#### Work instruction
Among the entries below, determine how many lines contain the word "blue" and state only that figure.

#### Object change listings
━━━━━━━━

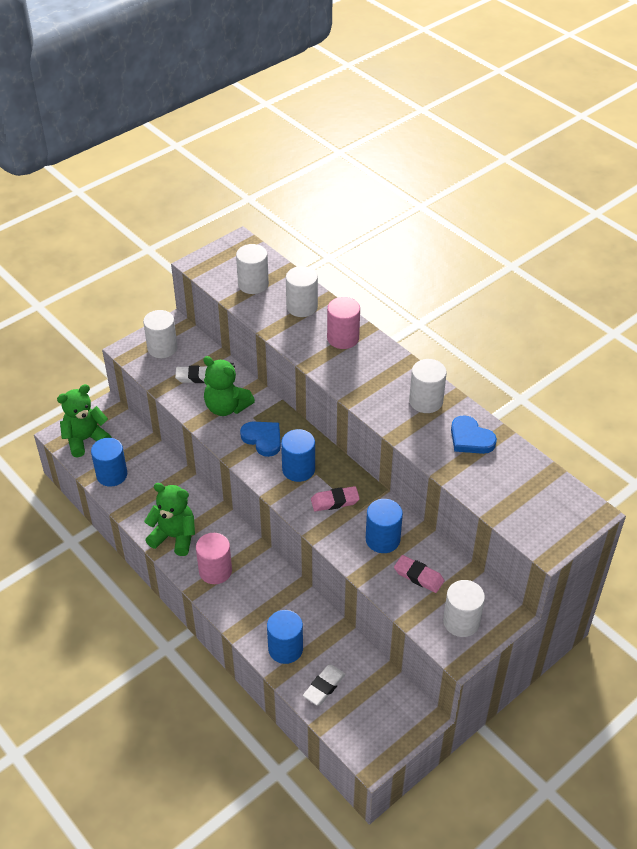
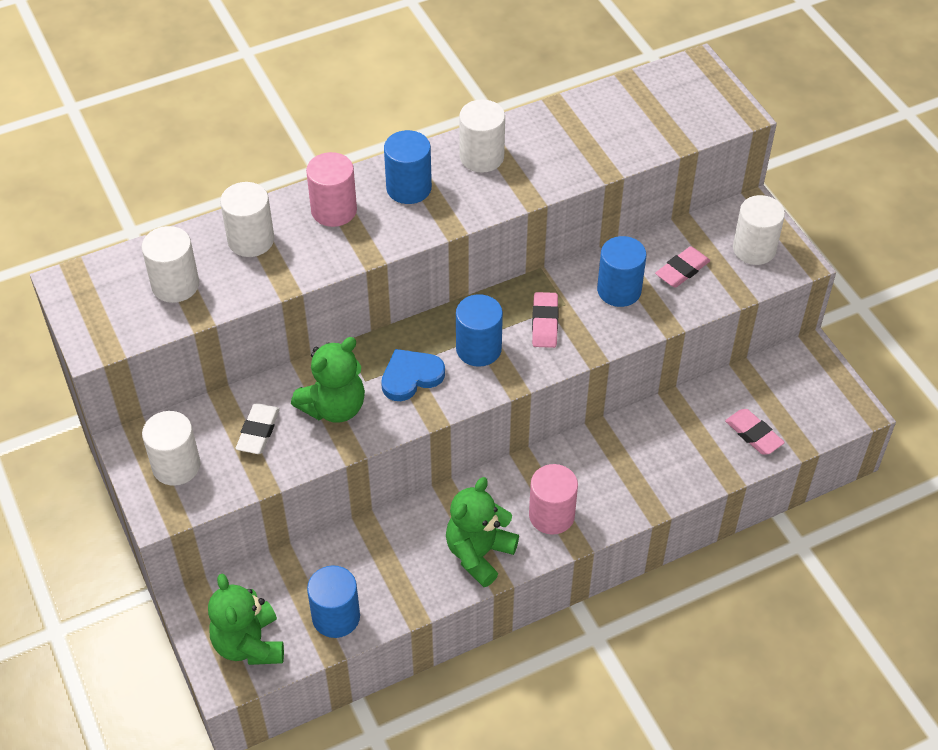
camera: 75 degrees left, 5 degrees up
(285, 649) = (691, 462): blue cylinder -> blue cylinder (409, 188)
(324, 687) = (753, 434): white eraser -> pink eraser
(470, 438) = (557, 133): blue heart -> none

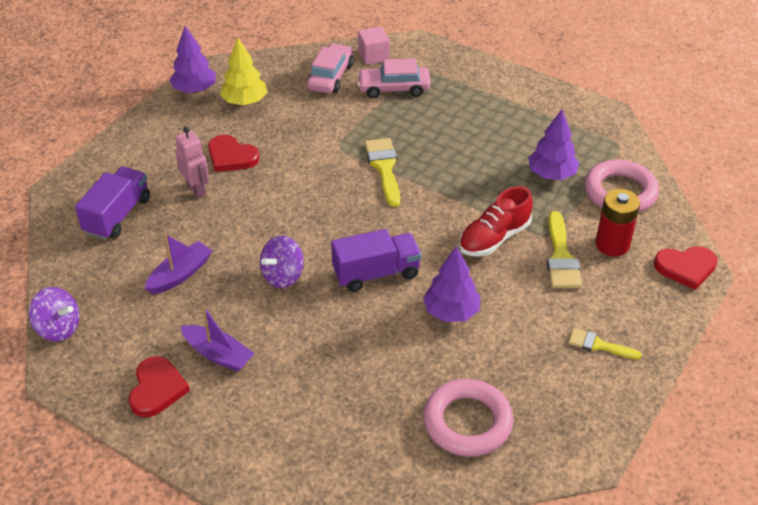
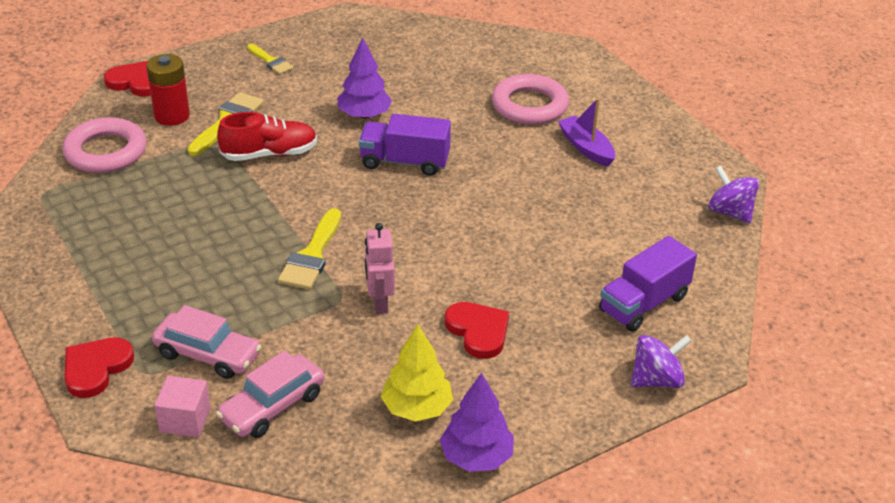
camera: 155 degrees left, 5 degrees down
(157, 389) = (649, 141): red heart -> red heart (96, 368)
(180, 274) = (595, 221): purple boat -> none
(196, 189) = (540, 304): pink robot -> pink robot (379, 302)
(283, 276) = (493, 187): purple spinning top -> purple spinning top (656, 380)
(467, 422) = (415, 53): pink ring -> pink ring (529, 105)
(551, 174) = (148, 189): purple tree -> none

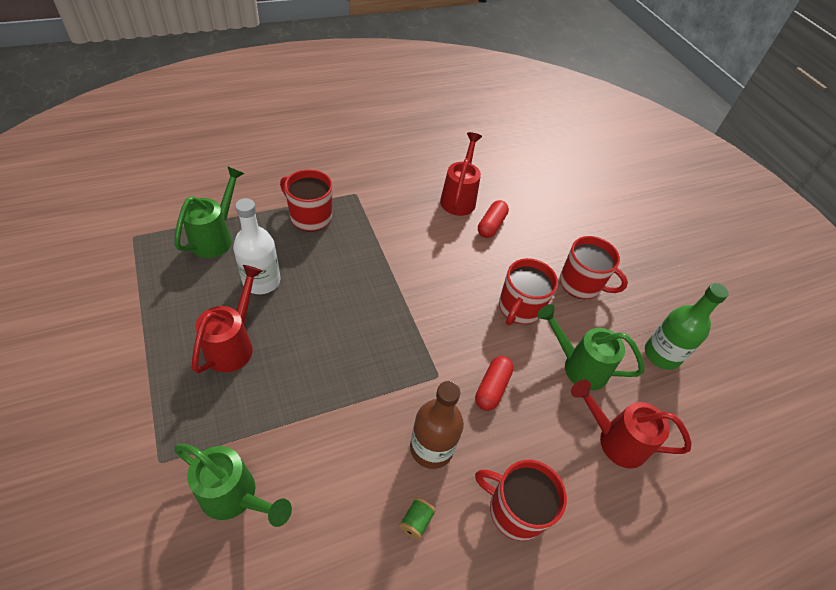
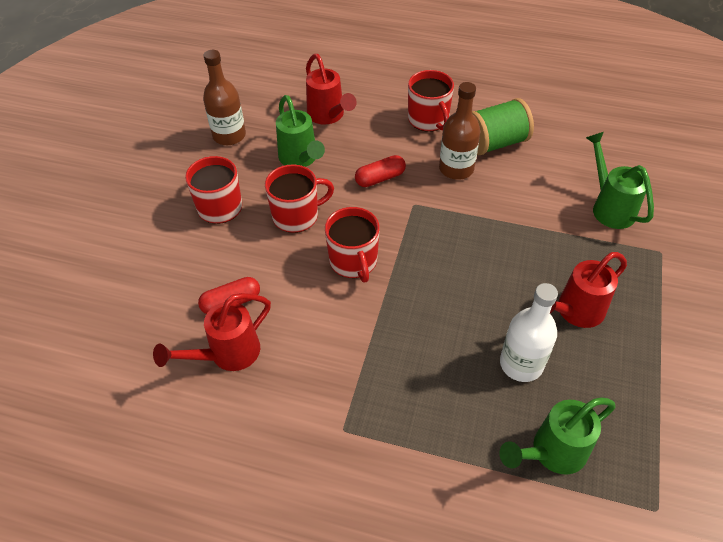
camera: 135 degrees left, 0 degrees up
(310, 217) = (423, 423): red mug -> red mug (353, 261)
(416, 521) = (495, 143): green spool -> green spool, size x2.45
(662, 354) = (229, 135): green bottle -> brown bottle

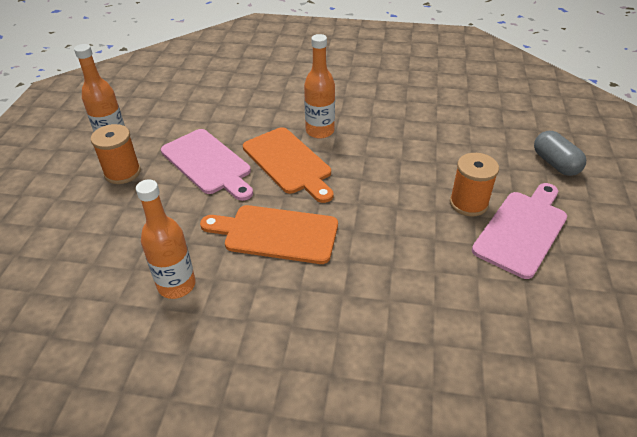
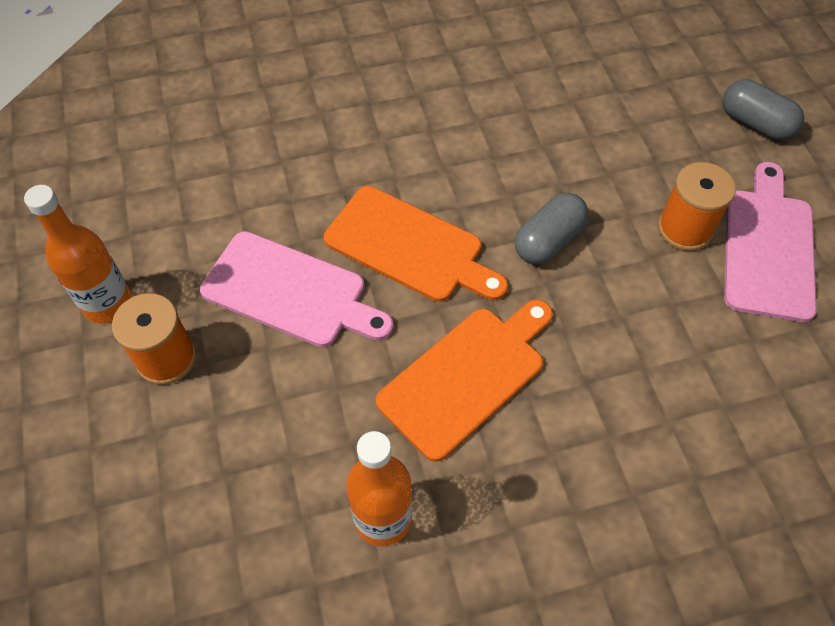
camera: 25 degrees left, 15 degrees up
(276, 234) = (466, 377): orange cutting board -> orange cutting board turned 150 degrees clockwise
(320, 131) = (420, 173): orange bottle -> none
(374, 183) = (548, 240): none -> grey capsule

━━━━━━━━

#### Worked solution
2